• [WHAT THE TASK ASKS]: Below are several entries. Transcribe exactly those lines that fall from the one with "grey rocket [181,137,226,196]" through the one with "red car [639,132,703,177]", end lines included.

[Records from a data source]
◇ ◇ ◇ ◇ ◇

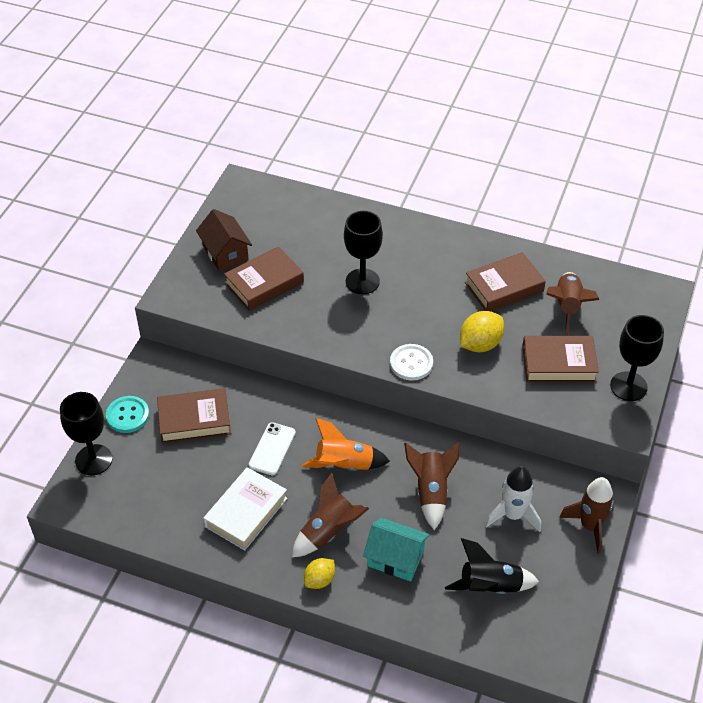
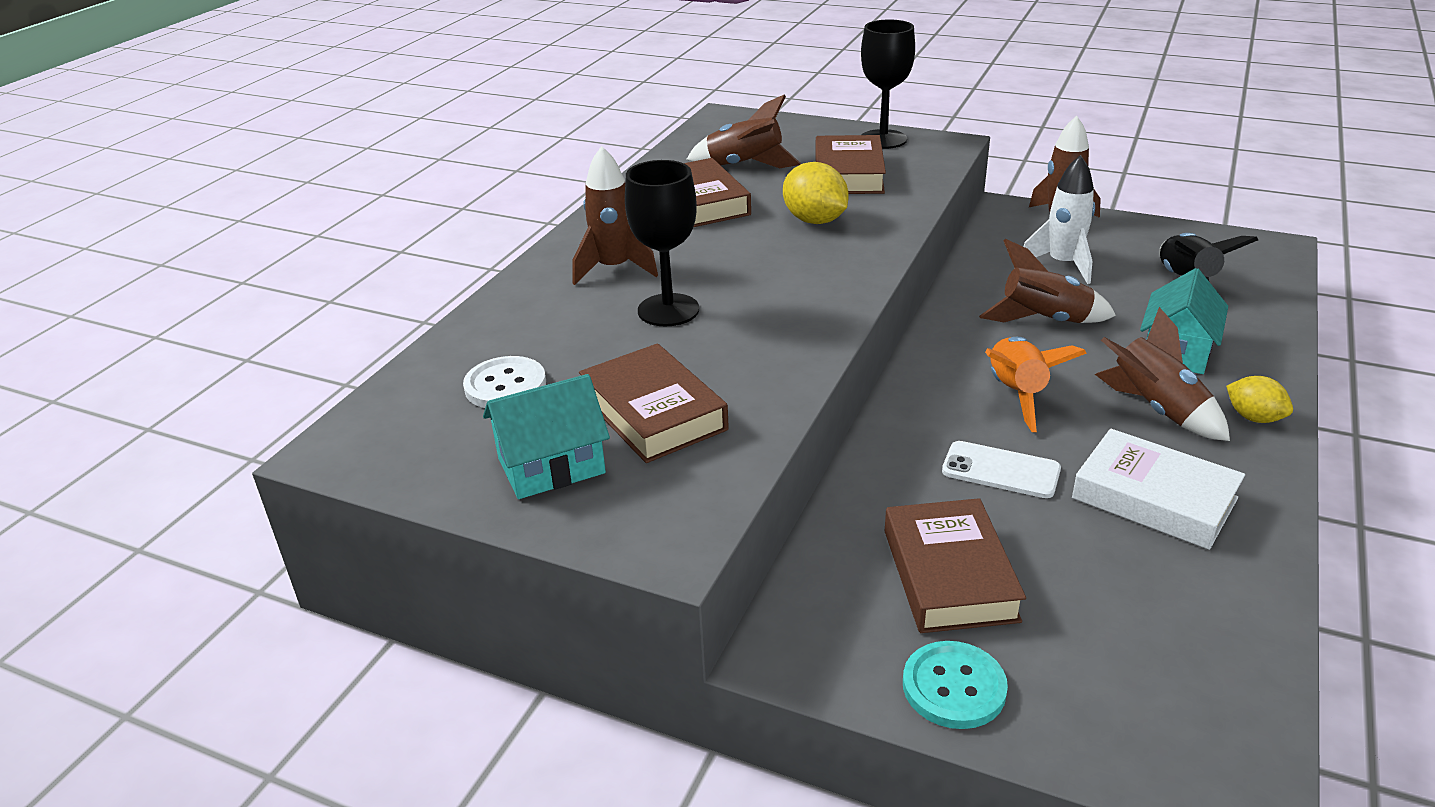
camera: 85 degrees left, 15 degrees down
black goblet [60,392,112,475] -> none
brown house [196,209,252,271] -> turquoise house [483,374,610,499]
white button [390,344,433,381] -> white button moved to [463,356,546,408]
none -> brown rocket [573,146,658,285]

◇ ◇ ◇ ◇ ◇

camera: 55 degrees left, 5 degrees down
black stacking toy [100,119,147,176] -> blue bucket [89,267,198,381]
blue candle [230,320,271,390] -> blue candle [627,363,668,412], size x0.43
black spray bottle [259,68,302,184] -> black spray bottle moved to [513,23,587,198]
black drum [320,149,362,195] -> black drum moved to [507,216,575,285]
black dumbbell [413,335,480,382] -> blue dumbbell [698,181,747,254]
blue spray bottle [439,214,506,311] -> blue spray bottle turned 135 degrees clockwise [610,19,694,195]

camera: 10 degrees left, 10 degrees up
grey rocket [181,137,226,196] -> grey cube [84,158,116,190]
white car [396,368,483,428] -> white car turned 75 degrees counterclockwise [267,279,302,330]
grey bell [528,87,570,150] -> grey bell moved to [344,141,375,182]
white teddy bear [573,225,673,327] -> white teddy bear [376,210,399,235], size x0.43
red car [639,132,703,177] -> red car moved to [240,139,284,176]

◇ ◇ ◇ ◇ ◇

• [SOLUTION]:
grey rocket [181,137,226,196] -> grey cube [84,158,116,190]
white car [396,368,483,428] -> white car turned 75 degrees counterclockwise [267,279,302,330]
grey bell [528,87,570,150] -> grey bell moved to [344,141,375,182]
white teddy bear [573,225,673,327] -> white teddy bear [376,210,399,235], size x0.43
red car [639,132,703,177] -> red car moved to [240,139,284,176]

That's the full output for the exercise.